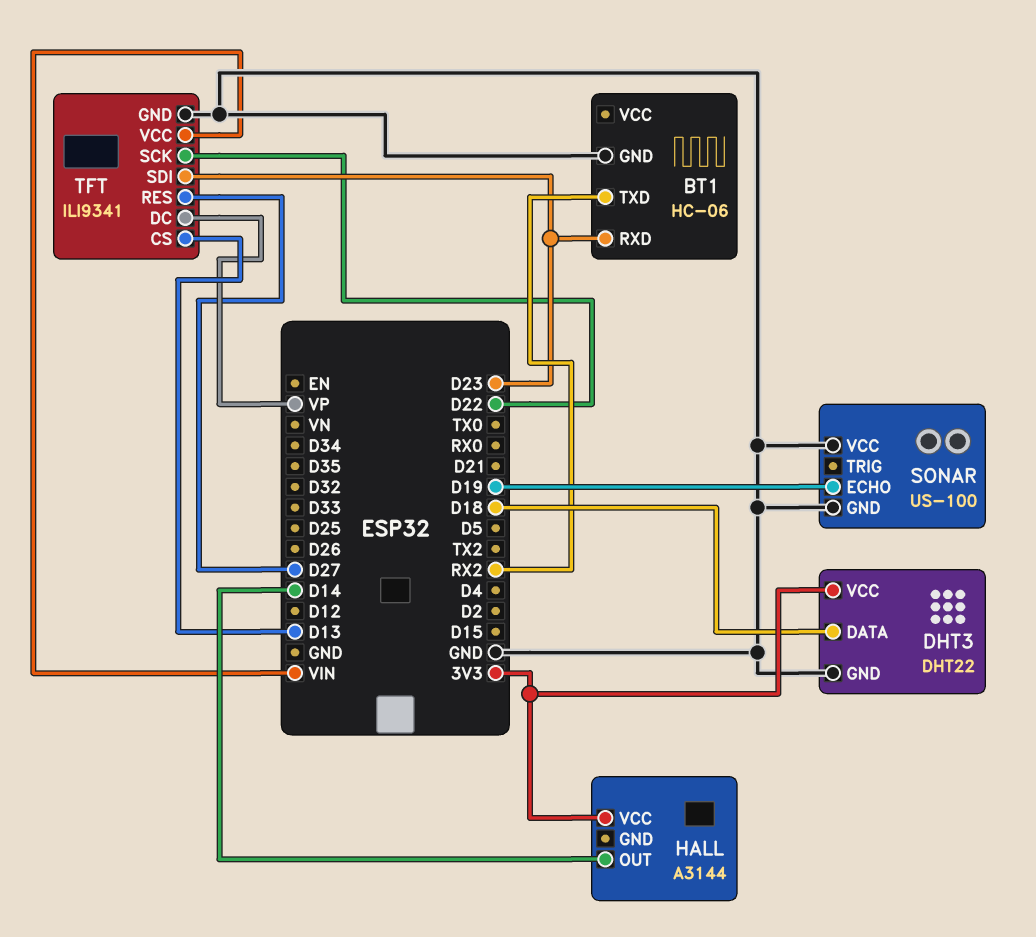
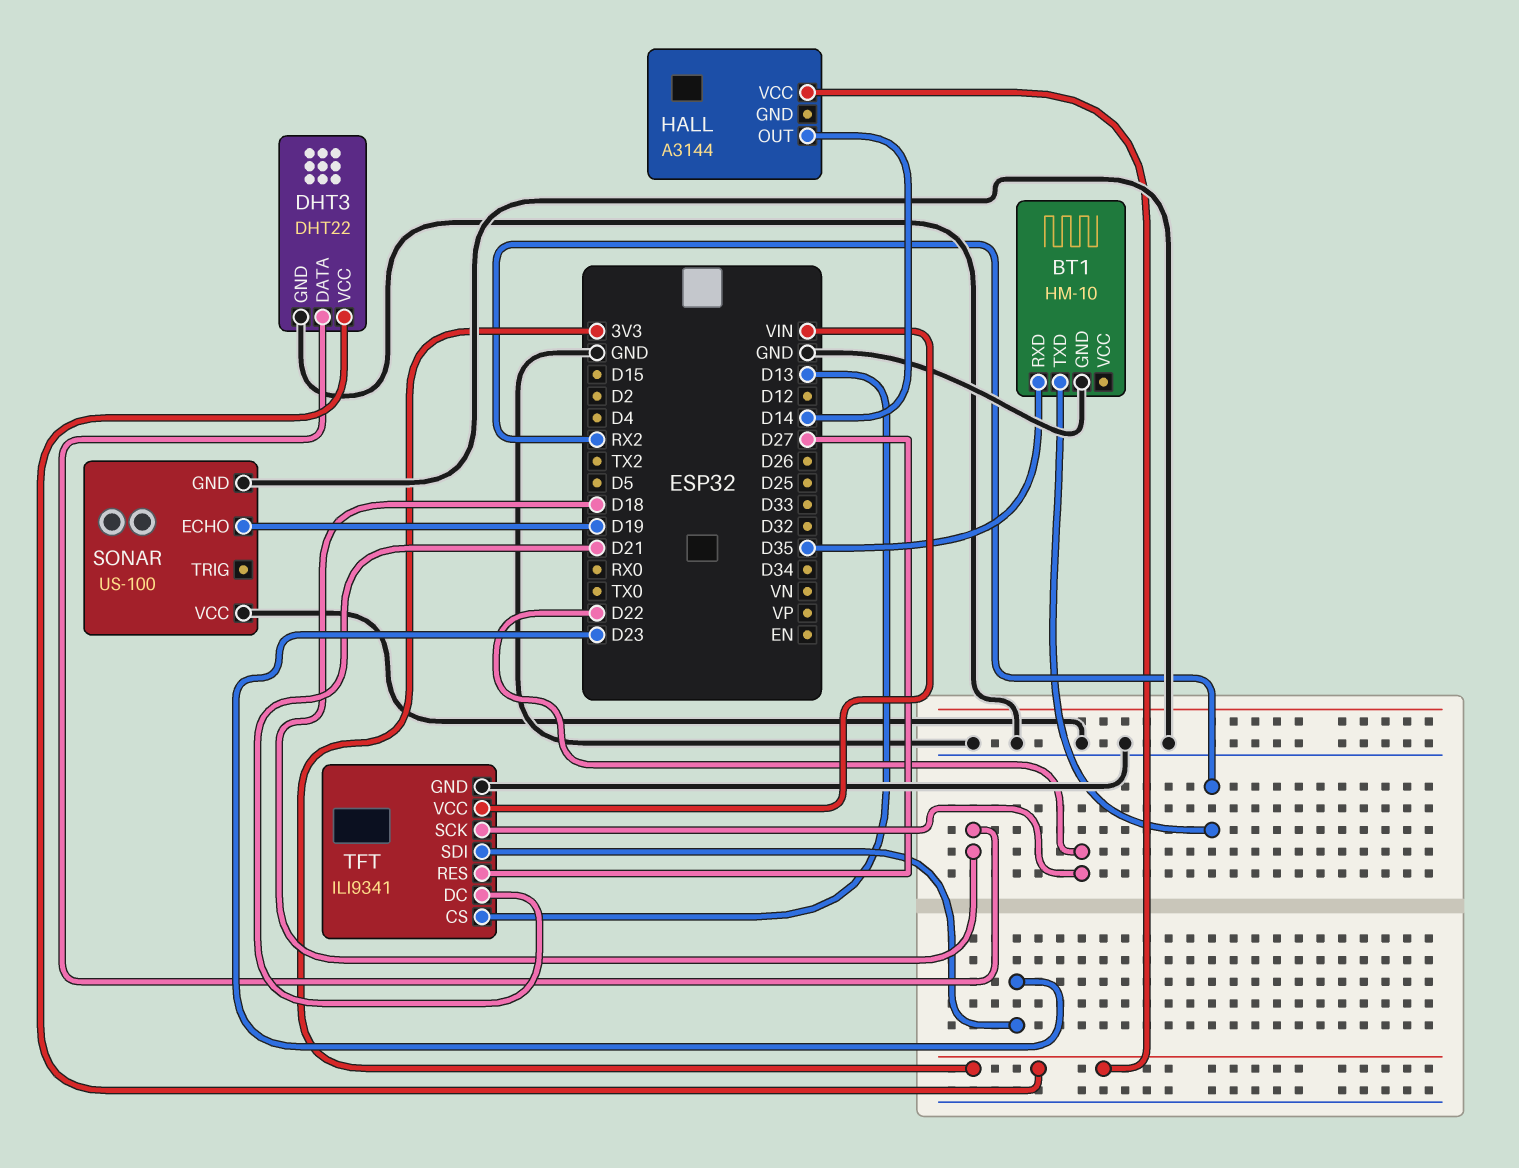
BT1: HC-06 -> HM-10
BT1 pin RXD: D23 -> D35
TFT pin DC: VP -> D21

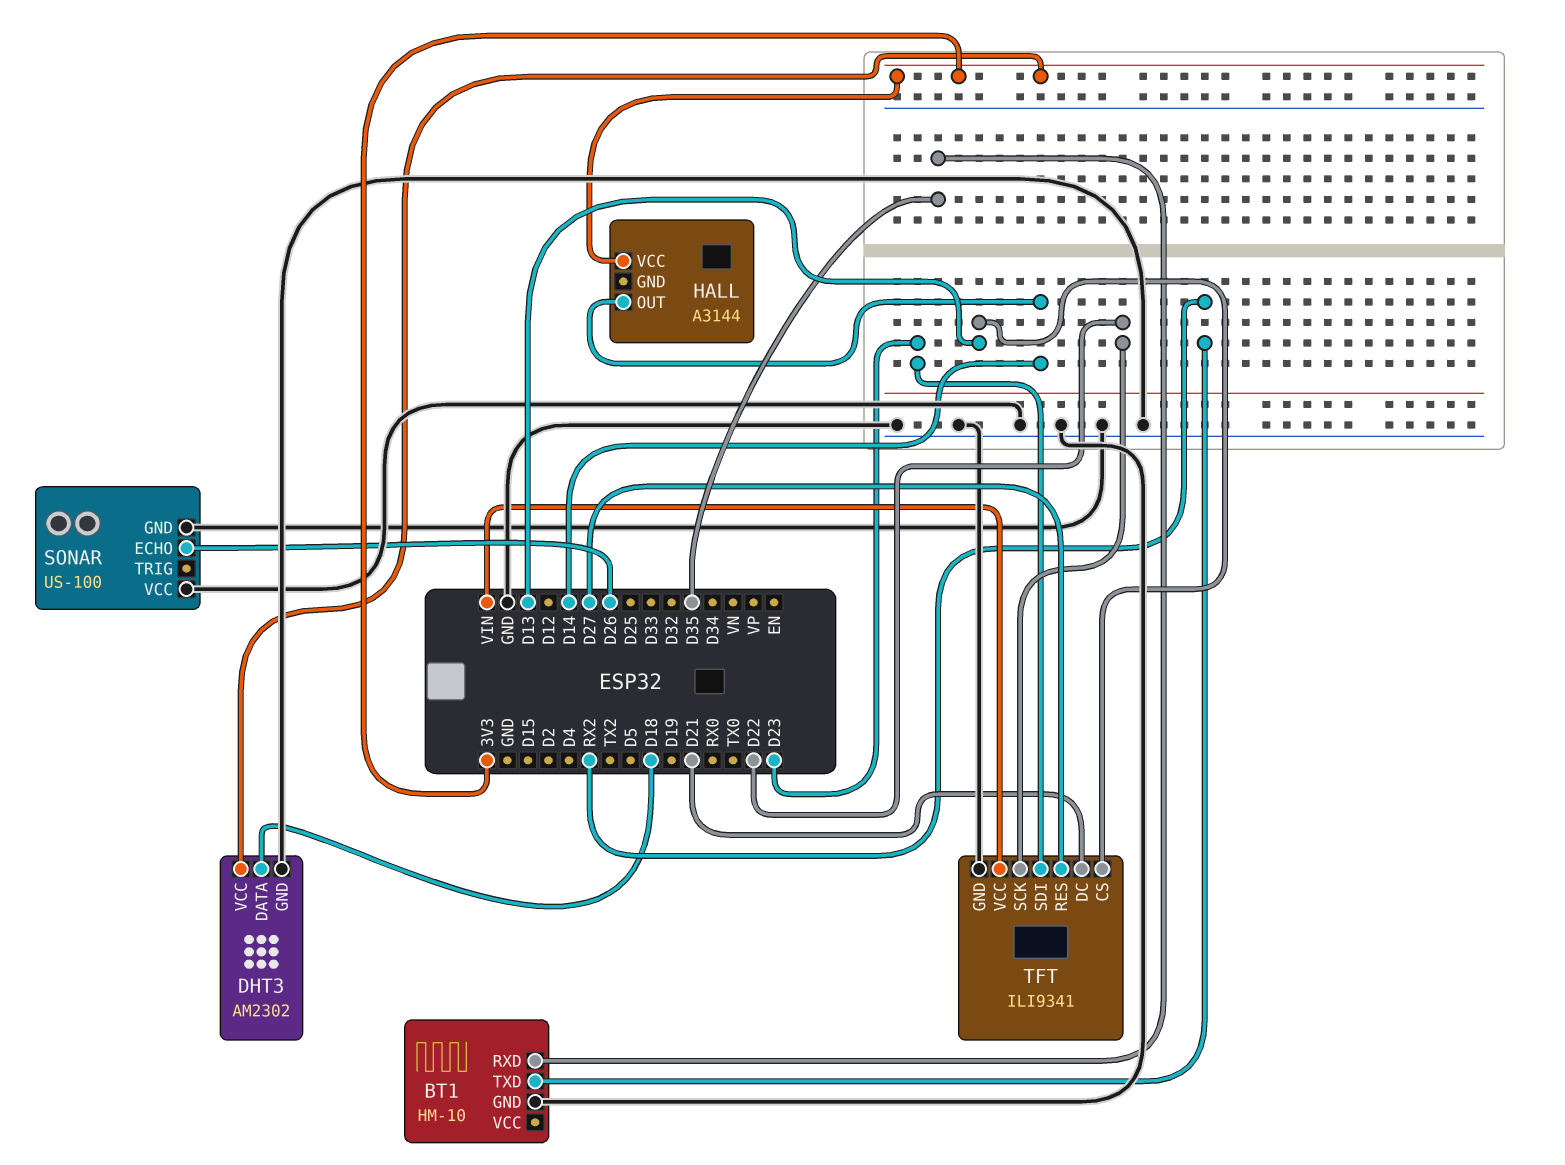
DHT3: DHT22 -> AM2302
SONAR pin ECHO: D19 -> D26

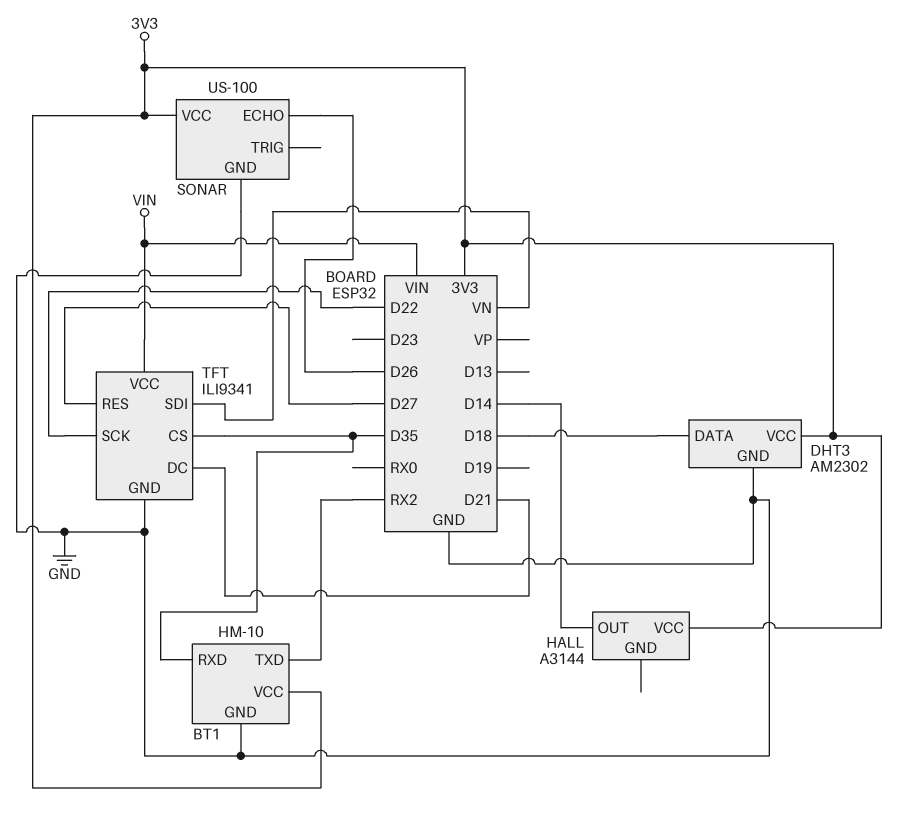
BT1 pin VCC: none -> 3V3
SONAR pin VCC: GND -> 3V3
TFT pin CS: D13 -> D35
TFT pin SDI: D23 -> VN

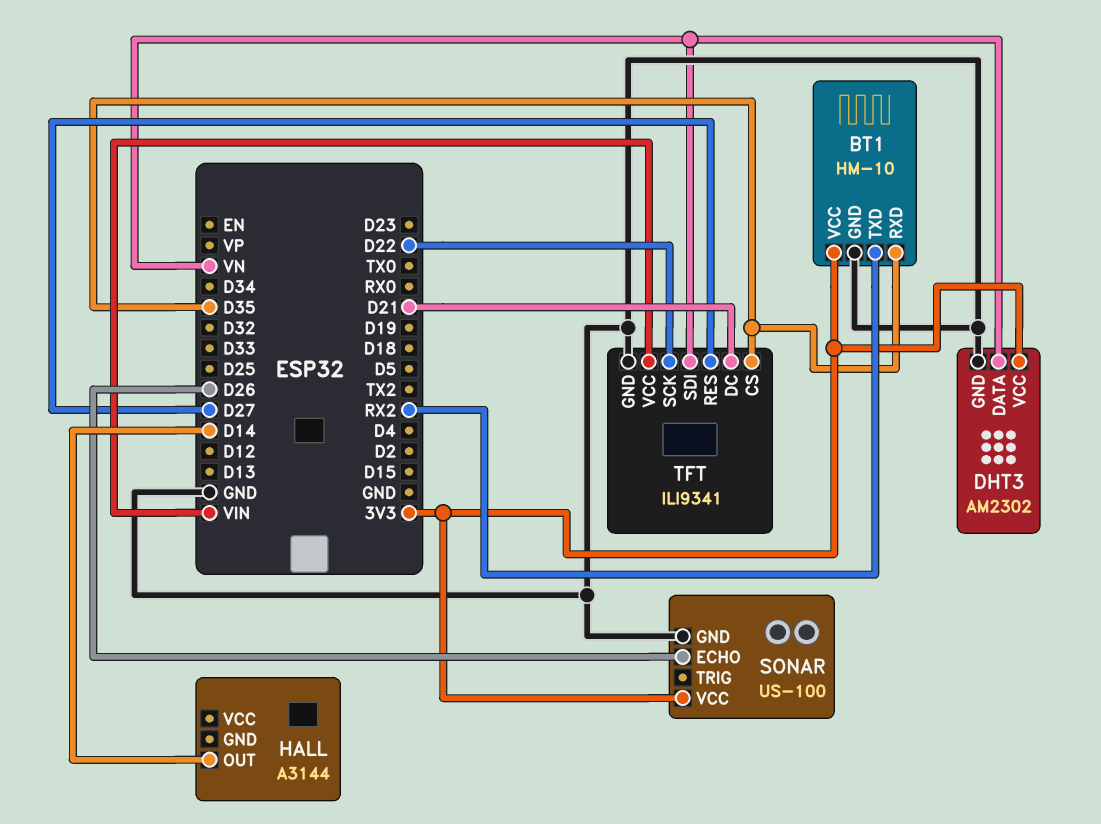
DHT3 pin DATA: D18 -> VN
HALL pin VCC: 3V3 -> none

(Directions) Please show each line in the records above that contains "none".

(Response)
BT1 pin VCC: none -> 3V3
HALL pin VCC: 3V3 -> none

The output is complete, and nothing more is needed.